= THE DATA =
___
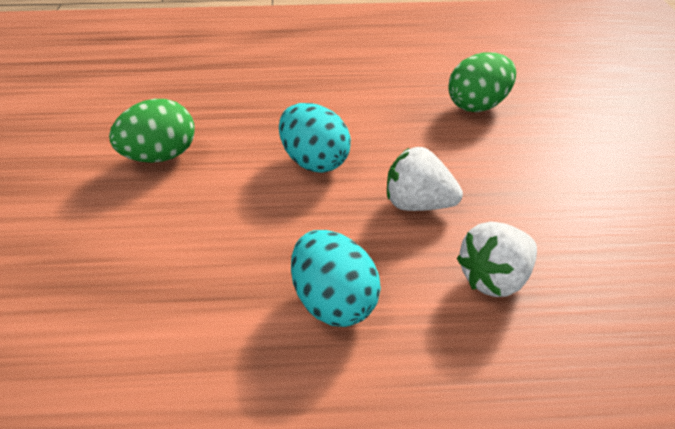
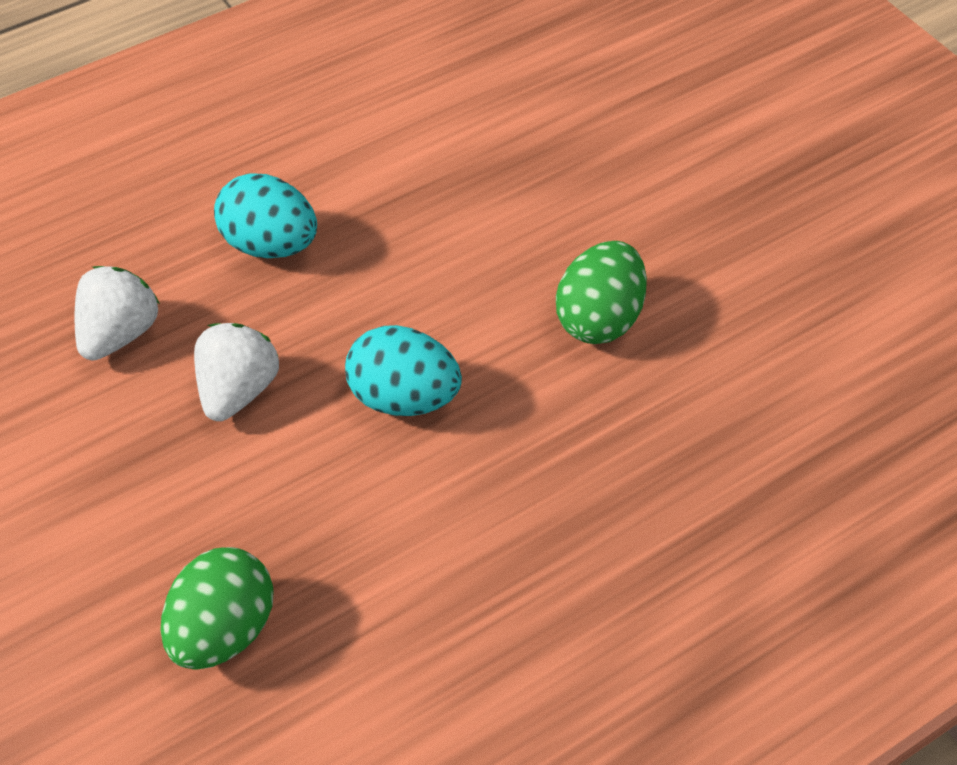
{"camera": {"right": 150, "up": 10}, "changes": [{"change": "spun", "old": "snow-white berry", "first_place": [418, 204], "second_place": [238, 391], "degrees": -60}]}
___
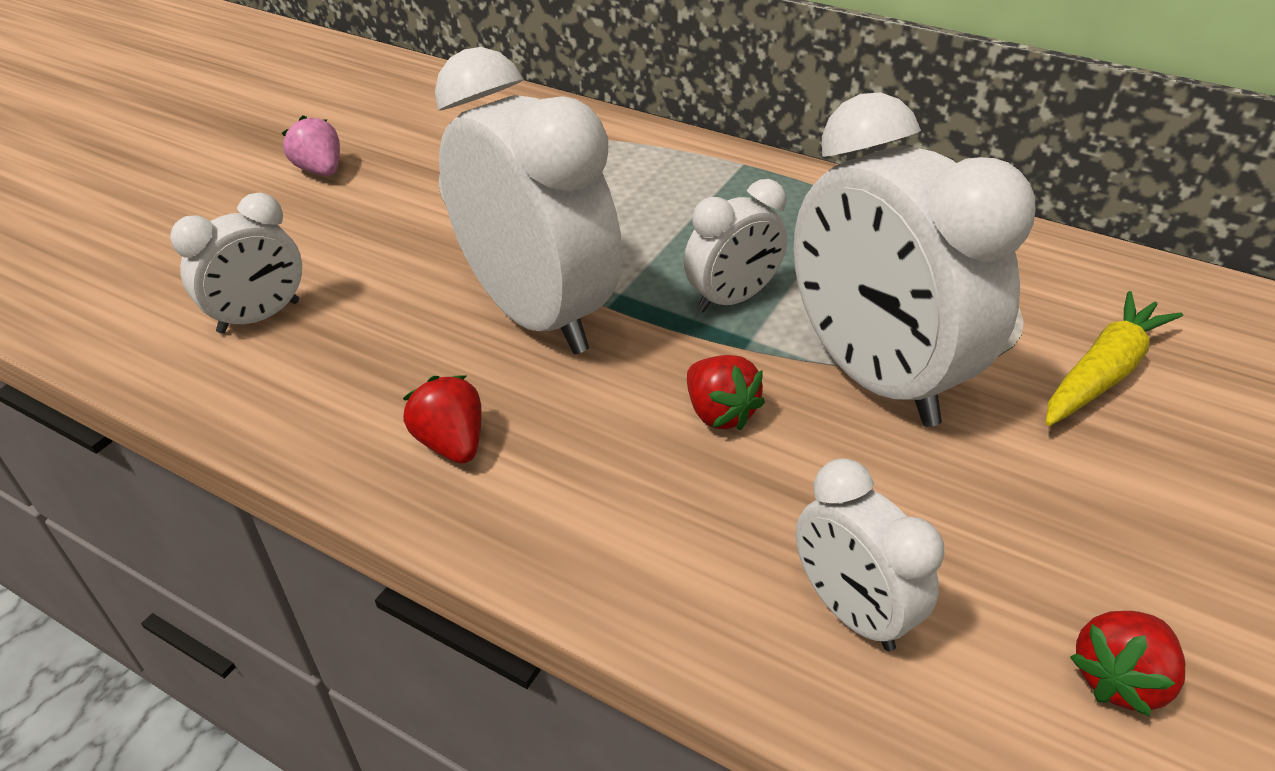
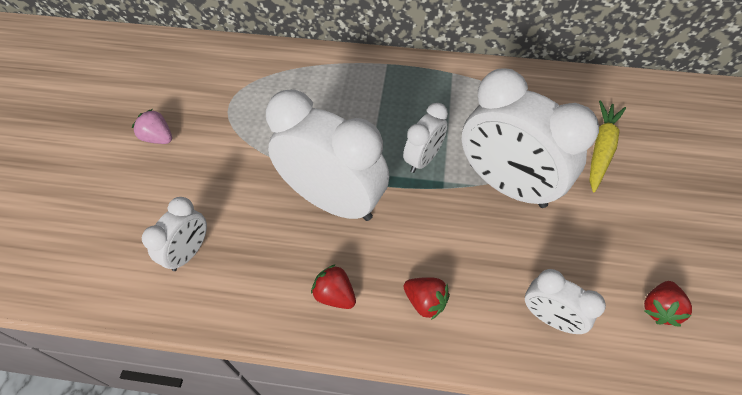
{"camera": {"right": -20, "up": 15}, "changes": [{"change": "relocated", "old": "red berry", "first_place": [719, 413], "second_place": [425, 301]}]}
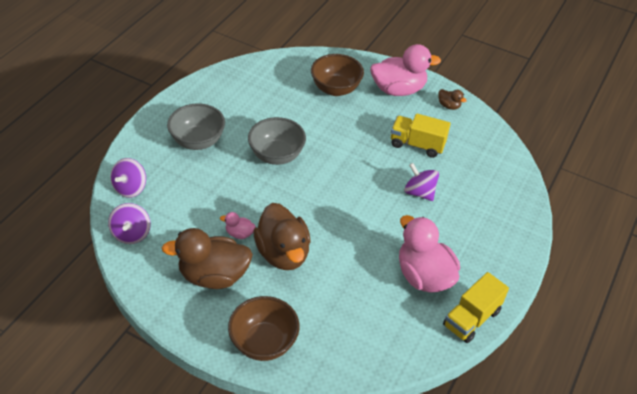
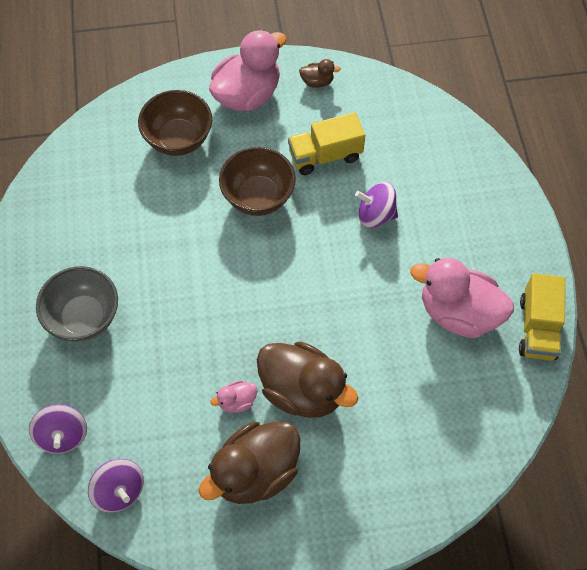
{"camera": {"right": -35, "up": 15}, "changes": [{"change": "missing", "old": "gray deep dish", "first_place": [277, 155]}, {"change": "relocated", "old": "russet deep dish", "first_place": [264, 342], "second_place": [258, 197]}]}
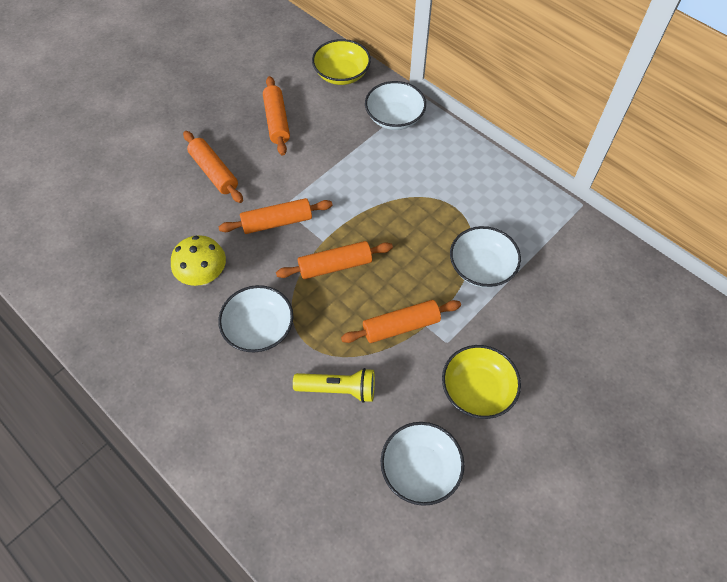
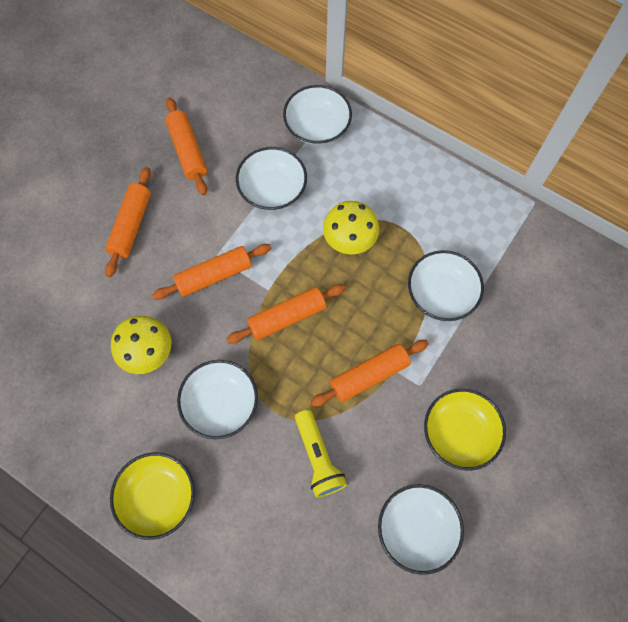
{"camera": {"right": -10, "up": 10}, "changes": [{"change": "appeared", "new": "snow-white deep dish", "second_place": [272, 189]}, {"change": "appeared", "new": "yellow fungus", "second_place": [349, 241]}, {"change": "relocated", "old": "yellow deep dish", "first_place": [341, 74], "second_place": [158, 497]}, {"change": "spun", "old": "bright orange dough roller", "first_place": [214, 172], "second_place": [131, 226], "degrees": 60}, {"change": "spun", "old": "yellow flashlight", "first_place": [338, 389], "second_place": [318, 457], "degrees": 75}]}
___
= ASSIGNMENT =
Please state the number of lines above that hold the string "degrees", with nothing else added.

= ANSWER FOR THE TASK =
2